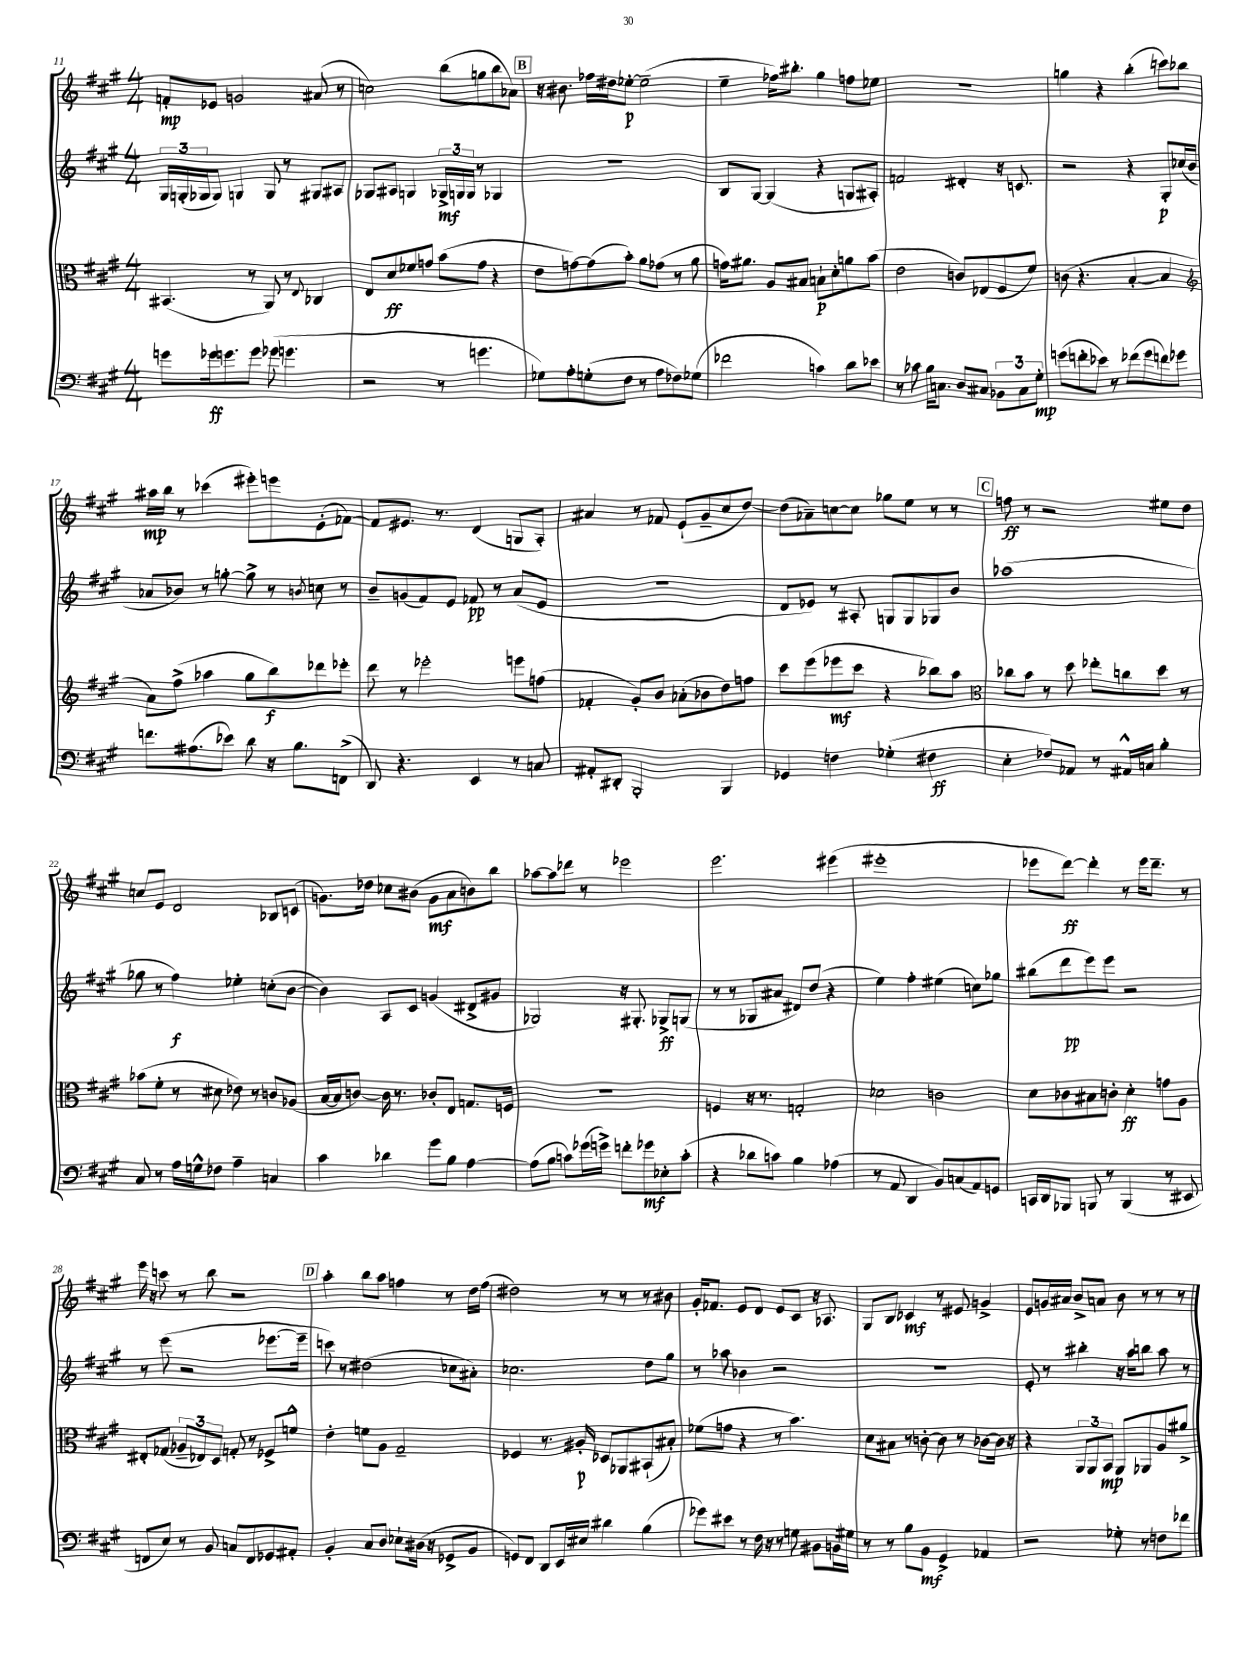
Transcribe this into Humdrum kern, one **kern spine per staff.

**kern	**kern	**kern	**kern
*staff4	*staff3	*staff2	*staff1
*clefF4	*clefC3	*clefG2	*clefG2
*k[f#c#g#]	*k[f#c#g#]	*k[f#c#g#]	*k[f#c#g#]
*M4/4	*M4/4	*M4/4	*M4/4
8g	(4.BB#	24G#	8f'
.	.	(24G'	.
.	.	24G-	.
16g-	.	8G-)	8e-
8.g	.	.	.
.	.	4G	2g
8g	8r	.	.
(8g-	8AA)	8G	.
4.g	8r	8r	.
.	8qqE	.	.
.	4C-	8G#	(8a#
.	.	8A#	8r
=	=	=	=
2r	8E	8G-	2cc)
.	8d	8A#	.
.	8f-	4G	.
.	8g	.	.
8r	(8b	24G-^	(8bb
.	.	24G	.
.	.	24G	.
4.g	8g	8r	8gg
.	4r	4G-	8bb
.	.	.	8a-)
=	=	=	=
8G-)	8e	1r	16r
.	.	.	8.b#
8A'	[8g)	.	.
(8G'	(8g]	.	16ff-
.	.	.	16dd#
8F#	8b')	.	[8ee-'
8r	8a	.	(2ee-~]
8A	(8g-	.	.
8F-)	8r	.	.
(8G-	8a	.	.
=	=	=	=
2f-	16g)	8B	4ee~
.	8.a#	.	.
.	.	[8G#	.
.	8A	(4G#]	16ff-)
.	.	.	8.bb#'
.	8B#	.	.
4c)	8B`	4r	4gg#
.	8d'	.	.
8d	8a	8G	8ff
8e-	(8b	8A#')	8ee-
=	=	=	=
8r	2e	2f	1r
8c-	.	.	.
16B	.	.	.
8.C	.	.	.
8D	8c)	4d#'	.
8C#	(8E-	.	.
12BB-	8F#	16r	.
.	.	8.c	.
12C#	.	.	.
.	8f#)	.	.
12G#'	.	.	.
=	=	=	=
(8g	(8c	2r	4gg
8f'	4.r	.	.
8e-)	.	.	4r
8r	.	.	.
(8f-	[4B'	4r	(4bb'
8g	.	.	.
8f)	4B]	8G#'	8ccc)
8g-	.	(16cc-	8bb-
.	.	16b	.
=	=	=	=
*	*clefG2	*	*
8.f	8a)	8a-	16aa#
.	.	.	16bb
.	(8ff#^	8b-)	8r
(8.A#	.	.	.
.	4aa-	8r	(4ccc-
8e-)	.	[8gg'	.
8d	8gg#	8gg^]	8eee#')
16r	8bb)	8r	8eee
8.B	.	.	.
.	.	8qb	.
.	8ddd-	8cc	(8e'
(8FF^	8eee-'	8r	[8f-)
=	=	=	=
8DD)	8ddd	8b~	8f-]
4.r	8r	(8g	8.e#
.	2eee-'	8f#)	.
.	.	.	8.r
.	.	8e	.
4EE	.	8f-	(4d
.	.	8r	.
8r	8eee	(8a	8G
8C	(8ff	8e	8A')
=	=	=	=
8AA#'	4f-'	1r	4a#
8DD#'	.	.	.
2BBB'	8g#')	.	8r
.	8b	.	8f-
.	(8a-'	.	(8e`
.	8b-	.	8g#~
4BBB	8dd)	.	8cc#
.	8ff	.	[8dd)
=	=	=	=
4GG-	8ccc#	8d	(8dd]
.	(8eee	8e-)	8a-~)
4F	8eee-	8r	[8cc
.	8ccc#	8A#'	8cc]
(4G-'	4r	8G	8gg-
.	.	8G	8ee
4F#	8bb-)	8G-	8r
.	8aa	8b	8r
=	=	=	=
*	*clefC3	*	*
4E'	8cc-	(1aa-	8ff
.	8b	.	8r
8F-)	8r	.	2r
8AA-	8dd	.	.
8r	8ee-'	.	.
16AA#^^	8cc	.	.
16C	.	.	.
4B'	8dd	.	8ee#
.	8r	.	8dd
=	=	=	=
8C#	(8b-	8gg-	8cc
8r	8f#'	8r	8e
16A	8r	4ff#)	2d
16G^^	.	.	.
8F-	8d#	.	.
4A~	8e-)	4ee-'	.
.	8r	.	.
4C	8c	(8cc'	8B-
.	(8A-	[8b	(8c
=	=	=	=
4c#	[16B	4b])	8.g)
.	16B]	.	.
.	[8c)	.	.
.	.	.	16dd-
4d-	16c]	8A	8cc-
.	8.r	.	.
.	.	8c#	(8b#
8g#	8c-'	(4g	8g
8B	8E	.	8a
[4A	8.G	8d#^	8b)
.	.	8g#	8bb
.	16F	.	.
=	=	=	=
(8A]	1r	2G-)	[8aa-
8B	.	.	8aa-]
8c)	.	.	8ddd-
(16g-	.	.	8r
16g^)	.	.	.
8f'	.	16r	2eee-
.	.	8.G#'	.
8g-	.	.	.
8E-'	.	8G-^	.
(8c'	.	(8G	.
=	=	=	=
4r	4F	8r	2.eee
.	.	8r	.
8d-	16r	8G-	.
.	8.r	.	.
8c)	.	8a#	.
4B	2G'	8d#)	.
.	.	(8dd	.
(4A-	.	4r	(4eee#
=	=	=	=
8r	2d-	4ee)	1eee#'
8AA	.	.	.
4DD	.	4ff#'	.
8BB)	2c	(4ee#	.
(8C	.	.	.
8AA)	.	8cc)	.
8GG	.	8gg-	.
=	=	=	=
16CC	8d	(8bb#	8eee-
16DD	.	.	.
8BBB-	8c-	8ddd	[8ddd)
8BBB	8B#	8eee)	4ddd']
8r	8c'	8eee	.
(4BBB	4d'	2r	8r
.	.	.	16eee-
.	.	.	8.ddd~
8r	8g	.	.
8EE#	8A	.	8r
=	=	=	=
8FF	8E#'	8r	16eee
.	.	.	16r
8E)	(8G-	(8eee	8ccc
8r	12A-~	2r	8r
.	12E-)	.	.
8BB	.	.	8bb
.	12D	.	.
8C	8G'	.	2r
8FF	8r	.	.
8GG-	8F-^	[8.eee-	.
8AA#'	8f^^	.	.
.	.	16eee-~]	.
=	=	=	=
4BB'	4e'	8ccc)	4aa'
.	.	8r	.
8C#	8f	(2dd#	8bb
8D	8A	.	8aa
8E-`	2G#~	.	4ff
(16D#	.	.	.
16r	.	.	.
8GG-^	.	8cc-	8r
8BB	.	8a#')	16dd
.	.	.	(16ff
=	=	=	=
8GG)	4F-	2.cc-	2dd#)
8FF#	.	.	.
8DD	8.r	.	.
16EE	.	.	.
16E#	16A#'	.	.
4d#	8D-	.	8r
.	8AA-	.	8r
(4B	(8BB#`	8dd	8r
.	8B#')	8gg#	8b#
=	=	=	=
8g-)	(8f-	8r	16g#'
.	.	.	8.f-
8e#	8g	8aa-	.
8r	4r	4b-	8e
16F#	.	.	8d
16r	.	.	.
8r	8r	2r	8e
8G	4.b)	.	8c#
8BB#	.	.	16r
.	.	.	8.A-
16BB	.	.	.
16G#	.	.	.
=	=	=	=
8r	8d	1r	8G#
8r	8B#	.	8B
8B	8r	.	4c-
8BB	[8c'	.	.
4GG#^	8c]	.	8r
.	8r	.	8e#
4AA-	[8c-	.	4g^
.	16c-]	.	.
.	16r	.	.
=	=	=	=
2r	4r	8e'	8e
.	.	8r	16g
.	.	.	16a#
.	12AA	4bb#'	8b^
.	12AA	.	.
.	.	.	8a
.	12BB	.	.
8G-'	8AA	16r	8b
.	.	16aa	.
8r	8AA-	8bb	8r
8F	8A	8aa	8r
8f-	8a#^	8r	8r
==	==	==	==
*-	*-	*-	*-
* * *
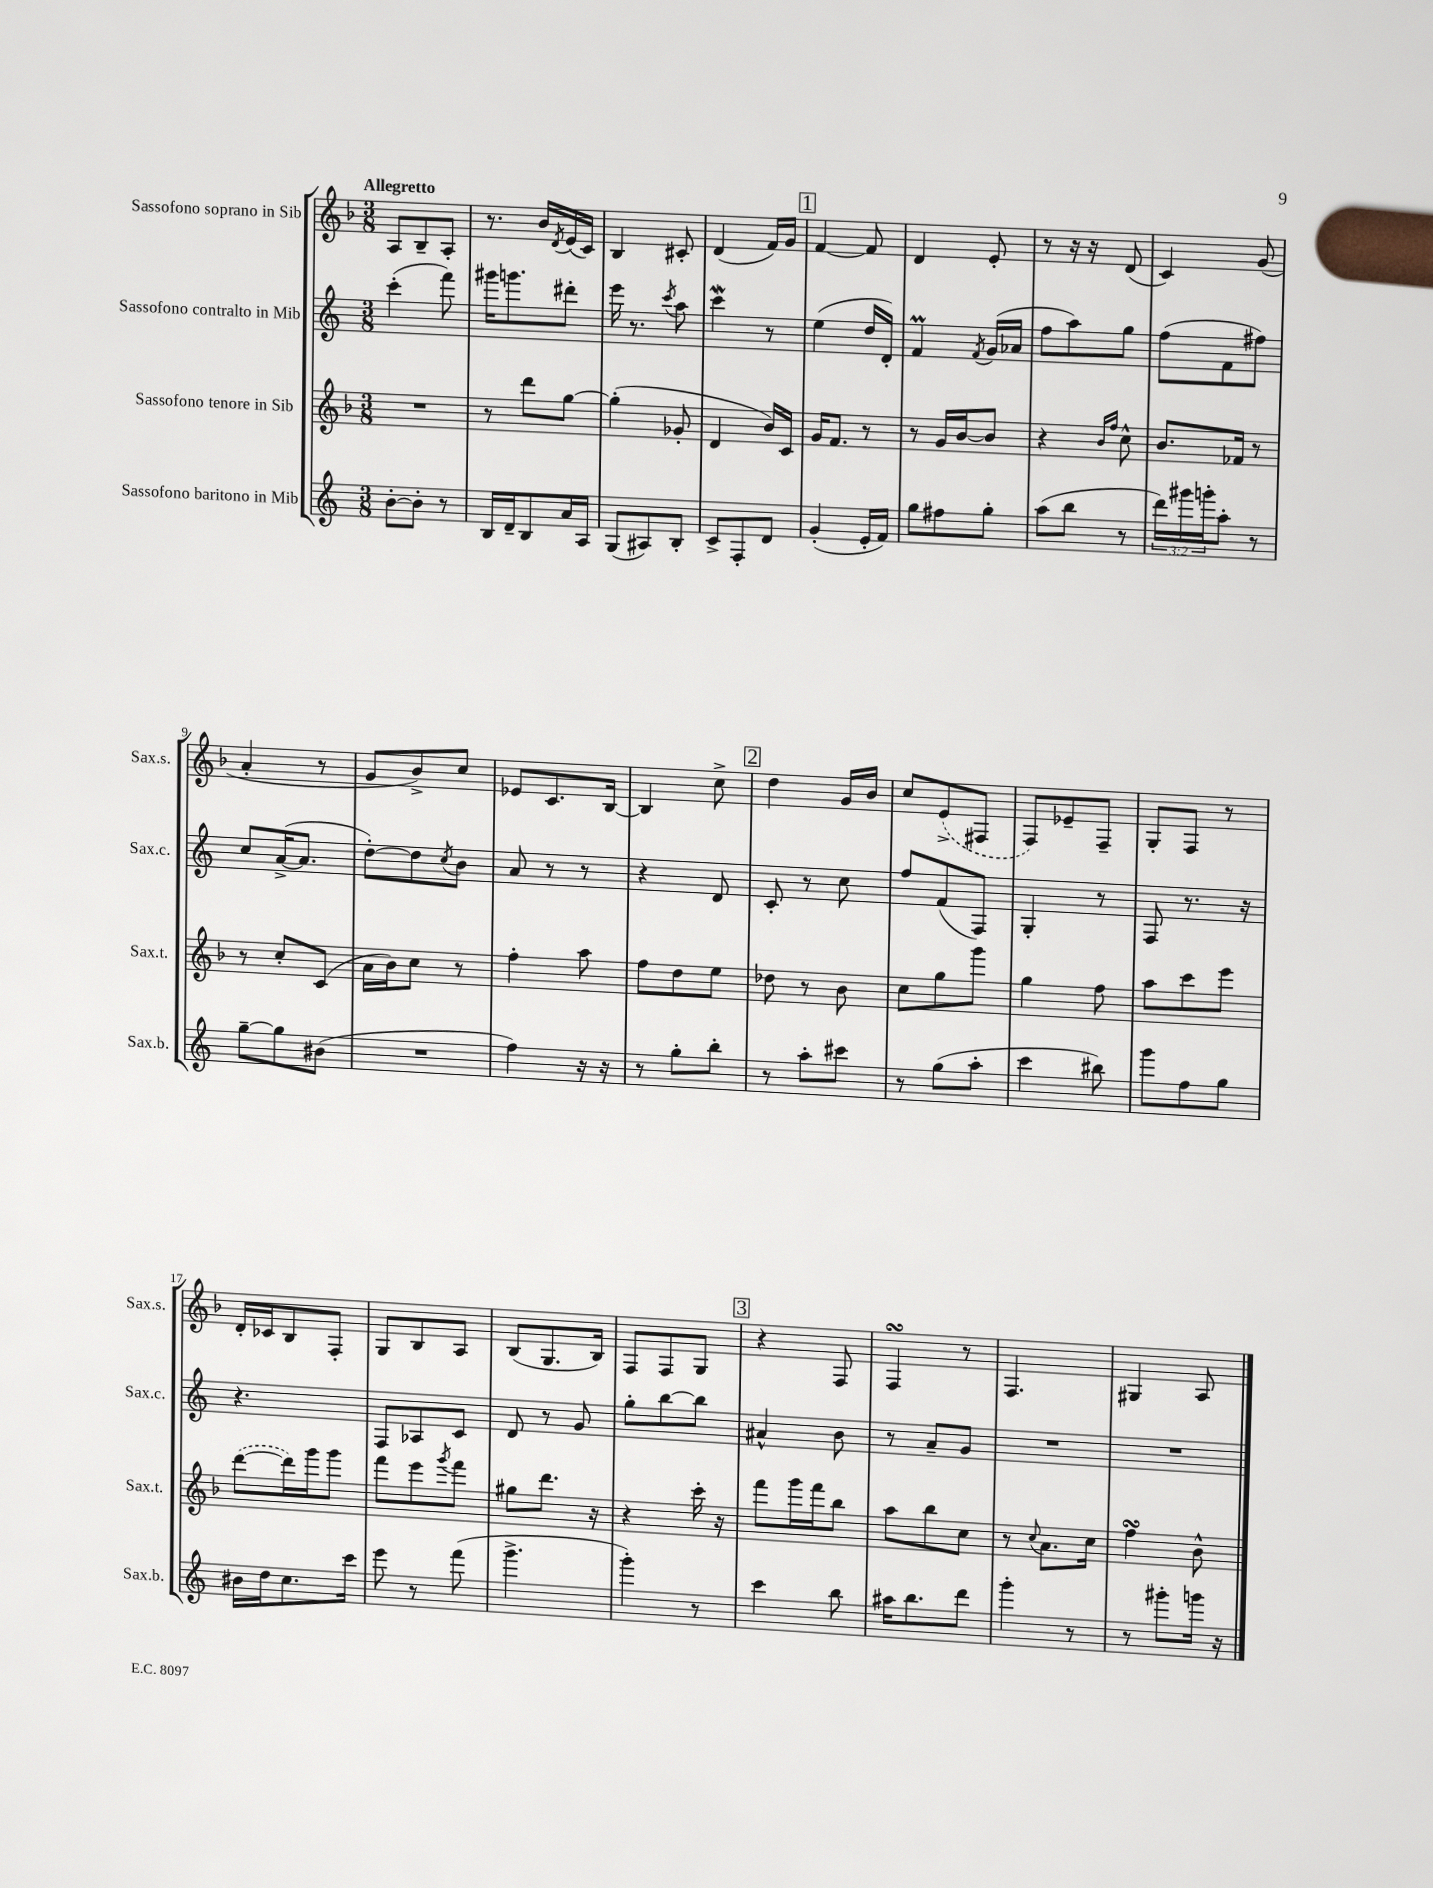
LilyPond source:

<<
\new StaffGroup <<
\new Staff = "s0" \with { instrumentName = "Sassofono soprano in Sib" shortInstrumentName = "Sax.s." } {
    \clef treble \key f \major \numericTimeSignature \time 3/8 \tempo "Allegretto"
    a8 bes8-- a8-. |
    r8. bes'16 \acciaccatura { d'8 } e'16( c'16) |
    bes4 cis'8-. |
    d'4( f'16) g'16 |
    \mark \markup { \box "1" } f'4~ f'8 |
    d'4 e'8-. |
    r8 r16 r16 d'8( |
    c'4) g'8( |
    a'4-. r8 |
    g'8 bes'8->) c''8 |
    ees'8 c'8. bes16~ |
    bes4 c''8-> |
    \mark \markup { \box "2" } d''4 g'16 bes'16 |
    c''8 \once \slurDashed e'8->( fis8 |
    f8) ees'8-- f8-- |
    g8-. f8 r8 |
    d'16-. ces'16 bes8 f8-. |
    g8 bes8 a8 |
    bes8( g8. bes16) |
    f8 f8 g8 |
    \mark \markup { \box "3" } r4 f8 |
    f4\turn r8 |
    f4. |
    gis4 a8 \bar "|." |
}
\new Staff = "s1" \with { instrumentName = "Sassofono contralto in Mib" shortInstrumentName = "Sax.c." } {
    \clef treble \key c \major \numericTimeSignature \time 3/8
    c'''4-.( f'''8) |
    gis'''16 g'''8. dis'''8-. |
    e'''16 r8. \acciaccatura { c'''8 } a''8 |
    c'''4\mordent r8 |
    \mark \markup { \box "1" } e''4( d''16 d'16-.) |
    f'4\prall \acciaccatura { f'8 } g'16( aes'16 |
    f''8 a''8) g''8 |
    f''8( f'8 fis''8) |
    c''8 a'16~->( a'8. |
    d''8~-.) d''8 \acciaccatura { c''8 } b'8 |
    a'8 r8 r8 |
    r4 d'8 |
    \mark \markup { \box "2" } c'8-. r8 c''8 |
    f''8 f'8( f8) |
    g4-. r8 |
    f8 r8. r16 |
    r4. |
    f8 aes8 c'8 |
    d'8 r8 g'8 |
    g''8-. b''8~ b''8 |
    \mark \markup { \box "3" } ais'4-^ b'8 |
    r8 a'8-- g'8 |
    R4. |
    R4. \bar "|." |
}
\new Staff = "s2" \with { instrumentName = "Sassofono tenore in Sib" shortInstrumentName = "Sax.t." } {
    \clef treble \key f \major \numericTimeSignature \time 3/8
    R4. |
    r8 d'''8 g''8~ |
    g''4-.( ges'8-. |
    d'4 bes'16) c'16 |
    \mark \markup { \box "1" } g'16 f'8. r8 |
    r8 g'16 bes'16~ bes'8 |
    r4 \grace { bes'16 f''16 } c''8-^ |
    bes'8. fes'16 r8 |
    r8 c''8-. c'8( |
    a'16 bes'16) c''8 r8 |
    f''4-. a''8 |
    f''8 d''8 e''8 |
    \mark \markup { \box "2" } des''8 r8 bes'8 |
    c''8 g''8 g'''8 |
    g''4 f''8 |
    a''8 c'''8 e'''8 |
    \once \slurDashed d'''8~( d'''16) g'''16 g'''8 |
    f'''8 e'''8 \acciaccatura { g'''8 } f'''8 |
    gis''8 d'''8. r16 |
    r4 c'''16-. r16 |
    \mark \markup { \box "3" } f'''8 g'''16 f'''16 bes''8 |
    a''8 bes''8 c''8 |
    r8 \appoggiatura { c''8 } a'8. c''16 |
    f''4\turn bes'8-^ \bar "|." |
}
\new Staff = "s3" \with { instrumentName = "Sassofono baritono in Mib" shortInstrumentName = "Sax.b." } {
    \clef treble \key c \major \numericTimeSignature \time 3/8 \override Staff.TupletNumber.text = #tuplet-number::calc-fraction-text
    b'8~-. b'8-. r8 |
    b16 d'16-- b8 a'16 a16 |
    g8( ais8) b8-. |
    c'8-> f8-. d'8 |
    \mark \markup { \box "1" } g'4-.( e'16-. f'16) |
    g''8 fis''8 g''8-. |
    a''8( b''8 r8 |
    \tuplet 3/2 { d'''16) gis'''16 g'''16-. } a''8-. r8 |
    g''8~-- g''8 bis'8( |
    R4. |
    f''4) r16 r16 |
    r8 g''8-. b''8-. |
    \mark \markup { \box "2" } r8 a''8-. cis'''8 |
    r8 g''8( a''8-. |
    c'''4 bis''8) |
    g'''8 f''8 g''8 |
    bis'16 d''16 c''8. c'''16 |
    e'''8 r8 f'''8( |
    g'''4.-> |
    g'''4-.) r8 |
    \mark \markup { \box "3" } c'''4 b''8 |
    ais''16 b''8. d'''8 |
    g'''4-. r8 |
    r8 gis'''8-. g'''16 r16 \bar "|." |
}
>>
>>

■ DIRECTIONS FOR THIS TASK
Copy out every line in the records that contains the string "once". Case counts.

■ RESULT FOR THIS TASK
    c''8 \once \slurDashed e'8->( fis8 |
    \once \slurDashed d'''8~( d'''16) g'''16 g'''8 |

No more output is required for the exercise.